__Description of the task__
In the listing that follows, the range to quote begins at the line that has "R5: 6.8k (SIG9, VCC) -> 560 (SIG9, VCC)" and ends after the line that has "D205: schottky BAT85"; quote it verbatim and add nothing.

__Listed records__
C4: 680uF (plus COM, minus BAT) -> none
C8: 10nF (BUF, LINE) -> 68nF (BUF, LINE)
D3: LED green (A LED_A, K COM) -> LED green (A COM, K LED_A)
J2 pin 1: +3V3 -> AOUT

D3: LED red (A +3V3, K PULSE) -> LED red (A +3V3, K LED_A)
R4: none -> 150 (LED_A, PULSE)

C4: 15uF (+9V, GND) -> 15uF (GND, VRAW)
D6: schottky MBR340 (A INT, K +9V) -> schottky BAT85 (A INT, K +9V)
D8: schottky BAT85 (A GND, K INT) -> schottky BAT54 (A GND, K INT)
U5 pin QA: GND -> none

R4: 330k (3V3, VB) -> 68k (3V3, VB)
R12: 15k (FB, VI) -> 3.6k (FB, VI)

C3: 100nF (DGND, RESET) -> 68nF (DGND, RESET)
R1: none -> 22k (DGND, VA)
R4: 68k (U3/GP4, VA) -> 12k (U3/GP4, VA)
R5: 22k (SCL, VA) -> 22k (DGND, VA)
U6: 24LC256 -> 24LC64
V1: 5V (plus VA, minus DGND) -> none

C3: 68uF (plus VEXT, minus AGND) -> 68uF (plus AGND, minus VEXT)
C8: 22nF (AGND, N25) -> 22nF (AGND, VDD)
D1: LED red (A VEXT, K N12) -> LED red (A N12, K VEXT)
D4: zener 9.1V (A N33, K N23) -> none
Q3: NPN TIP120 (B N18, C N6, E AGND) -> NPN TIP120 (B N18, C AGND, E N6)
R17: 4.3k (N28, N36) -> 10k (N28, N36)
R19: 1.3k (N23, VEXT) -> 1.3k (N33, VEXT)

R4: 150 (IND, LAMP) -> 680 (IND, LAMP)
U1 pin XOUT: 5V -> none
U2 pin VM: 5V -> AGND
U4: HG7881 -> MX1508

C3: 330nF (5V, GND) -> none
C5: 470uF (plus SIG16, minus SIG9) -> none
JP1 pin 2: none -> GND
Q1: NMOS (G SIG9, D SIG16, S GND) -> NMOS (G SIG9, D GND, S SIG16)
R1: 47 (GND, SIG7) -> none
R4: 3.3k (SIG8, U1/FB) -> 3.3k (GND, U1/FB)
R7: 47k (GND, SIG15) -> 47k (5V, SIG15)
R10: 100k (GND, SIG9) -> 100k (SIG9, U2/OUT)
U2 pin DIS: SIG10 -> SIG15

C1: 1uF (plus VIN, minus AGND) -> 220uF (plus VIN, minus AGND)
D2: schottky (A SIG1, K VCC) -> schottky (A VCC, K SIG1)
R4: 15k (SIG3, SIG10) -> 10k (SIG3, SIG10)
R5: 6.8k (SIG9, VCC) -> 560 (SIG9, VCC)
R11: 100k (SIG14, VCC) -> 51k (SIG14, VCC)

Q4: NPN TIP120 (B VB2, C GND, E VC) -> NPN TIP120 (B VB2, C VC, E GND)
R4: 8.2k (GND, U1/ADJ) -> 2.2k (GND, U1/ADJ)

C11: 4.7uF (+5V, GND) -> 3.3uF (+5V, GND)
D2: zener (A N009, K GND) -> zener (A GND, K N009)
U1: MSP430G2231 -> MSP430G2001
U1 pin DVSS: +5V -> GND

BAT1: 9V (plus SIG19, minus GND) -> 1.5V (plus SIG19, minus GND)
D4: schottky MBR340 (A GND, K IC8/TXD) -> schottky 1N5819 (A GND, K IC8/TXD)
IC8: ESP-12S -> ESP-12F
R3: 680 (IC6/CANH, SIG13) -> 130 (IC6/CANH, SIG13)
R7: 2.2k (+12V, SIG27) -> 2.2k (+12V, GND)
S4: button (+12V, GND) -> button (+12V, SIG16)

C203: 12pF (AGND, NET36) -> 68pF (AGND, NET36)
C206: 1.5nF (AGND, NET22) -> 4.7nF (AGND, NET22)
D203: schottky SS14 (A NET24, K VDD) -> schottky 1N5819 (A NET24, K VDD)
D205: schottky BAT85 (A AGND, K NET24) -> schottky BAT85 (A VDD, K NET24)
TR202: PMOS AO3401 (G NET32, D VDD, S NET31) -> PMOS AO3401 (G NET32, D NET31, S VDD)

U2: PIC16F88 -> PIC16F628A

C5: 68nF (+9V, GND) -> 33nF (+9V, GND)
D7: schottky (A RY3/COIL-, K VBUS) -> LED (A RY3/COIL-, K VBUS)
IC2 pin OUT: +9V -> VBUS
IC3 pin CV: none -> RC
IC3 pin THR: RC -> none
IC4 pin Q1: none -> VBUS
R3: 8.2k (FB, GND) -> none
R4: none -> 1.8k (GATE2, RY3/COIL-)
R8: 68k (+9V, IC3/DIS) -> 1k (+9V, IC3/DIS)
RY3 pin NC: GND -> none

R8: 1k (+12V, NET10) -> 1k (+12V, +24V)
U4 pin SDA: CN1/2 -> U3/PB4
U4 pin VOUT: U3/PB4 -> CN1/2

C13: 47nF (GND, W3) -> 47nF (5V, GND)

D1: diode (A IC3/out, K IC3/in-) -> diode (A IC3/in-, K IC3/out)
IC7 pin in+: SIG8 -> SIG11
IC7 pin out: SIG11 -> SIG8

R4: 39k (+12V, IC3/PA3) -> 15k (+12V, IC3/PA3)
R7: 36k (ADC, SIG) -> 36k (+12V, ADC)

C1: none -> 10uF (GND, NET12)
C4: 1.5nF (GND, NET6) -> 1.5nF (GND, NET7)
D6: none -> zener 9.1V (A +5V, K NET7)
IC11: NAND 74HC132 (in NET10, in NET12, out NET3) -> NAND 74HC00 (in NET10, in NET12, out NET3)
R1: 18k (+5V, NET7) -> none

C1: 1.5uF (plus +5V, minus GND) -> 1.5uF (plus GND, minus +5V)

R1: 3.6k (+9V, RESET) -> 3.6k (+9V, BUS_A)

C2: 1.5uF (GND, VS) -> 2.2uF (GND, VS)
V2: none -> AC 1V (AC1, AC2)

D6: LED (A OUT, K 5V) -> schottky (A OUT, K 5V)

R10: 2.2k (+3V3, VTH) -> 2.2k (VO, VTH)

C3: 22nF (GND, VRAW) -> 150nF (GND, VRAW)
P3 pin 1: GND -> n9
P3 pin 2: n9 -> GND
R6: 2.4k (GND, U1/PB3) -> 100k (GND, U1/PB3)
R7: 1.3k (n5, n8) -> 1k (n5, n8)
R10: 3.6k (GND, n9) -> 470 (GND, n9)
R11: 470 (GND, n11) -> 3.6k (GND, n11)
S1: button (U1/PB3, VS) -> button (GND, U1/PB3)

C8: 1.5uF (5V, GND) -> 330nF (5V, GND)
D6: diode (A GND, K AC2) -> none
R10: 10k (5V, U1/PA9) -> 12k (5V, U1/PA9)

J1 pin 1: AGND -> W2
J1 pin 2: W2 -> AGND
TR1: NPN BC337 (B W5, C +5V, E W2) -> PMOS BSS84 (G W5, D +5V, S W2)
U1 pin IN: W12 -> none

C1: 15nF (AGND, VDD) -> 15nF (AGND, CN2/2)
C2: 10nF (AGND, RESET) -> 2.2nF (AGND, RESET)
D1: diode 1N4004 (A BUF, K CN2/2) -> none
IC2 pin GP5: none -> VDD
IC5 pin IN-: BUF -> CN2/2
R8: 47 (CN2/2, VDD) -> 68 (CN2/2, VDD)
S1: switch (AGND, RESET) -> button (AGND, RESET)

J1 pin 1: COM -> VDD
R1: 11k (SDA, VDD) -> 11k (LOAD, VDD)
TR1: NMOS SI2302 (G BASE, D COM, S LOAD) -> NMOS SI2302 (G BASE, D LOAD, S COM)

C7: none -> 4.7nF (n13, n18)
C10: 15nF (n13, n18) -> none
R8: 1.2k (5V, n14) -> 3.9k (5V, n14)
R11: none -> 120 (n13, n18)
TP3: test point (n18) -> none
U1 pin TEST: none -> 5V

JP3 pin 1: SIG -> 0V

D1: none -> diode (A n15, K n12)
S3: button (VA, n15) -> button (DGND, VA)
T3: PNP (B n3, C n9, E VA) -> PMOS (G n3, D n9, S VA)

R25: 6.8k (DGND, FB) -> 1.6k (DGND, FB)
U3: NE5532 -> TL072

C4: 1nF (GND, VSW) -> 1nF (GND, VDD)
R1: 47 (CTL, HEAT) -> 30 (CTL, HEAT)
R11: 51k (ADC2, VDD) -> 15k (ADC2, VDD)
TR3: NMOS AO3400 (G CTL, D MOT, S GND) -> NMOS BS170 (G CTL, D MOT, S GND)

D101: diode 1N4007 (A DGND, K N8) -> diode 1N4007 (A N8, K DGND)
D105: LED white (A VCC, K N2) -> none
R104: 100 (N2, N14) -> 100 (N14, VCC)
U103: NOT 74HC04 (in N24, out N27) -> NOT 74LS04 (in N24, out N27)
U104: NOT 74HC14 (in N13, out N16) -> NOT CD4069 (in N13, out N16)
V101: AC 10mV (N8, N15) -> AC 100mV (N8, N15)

__Written response__
R5: 6.8k (SIG9, VCC) -> 560 (SIG9, VCC)
R11: 100k (SIG14, VCC) -> 51k (SIG14, VCC)

Q4: NPN TIP120 (B VB2, C GND, E VC) -> NPN TIP120 (B VB2, C VC, E GND)
R4: 8.2k (GND, U1/ADJ) -> 2.2k (GND, U1/ADJ)

C11: 4.7uF (+5V, GND) -> 3.3uF (+5V, GND)
D2: zener (A N009, K GND) -> zener (A GND, K N009)
U1: MSP430G2231 -> MSP430G2001
U1 pin DVSS: +5V -> GND

BAT1: 9V (plus SIG19, minus GND) -> 1.5V (plus SIG19, minus GND)
D4: schottky MBR340 (A GND, K IC8/TXD) -> schottky 1N5819 (A GND, K IC8/TXD)
IC8: ESP-12S -> ESP-12F
R3: 680 (IC6/CANH, SIG13) -> 130 (IC6/CANH, SIG13)
R7: 2.2k (+12V, SIG27) -> 2.2k (+12V, GND)
S4: button (+12V, GND) -> button (+12V, SIG16)

C203: 12pF (AGND, NET36) -> 68pF (AGND, NET36)
C206: 1.5nF (AGND, NET22) -> 4.7nF (AGND, NET22)
D203: schottky SS14 (A NET24, K VDD) -> schottky 1N5819 (A NET24, K VDD)
D205: schottky BAT85 (A AGND, K NET24) -> schottky BAT85 (A VDD, K NET24)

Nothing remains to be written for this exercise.